- [YOUR TASK] Keep the pictures out of the copy and repeat the records exactly.

- [EXERCISE MATERIALS]
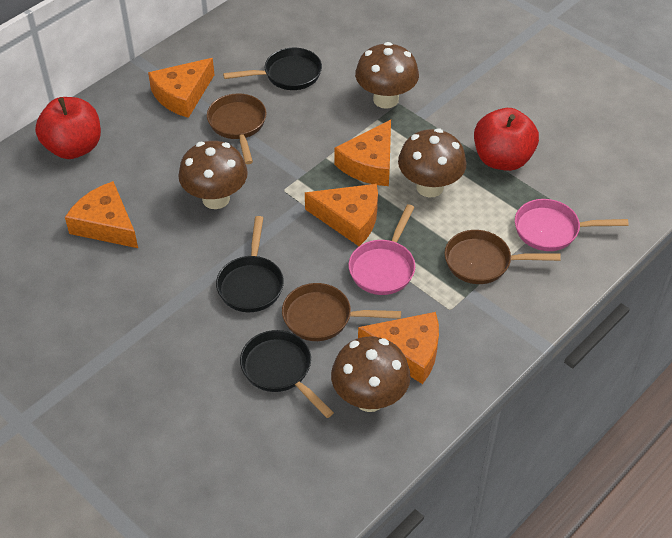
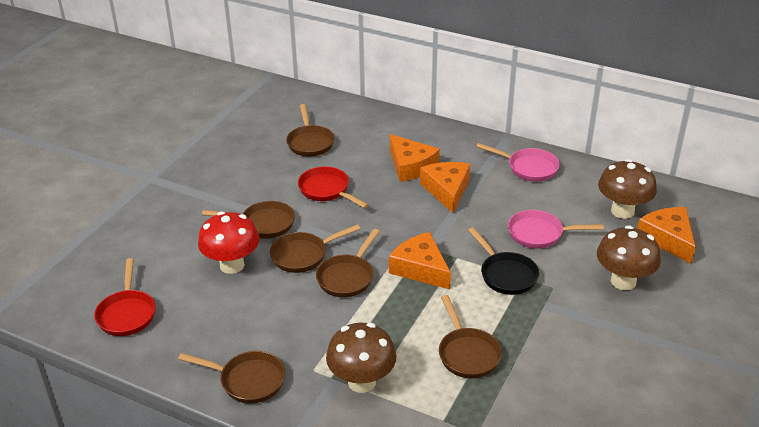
black pan: 3 -> 1
brown mushroom: 4 -> 3
brown pan: 3 -> 6
orange cheese: 5 -> 4
red apple: 2 -> 0
red mushroom: 0 -> 1
red pan: 0 -> 2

- [EXERCISE RESPONSE]
black pan: 3 -> 1
brown mushroom: 4 -> 3
brown pan: 3 -> 6
orange cheese: 5 -> 4
red apple: 2 -> 0
red mushroom: 0 -> 1
red pan: 0 -> 2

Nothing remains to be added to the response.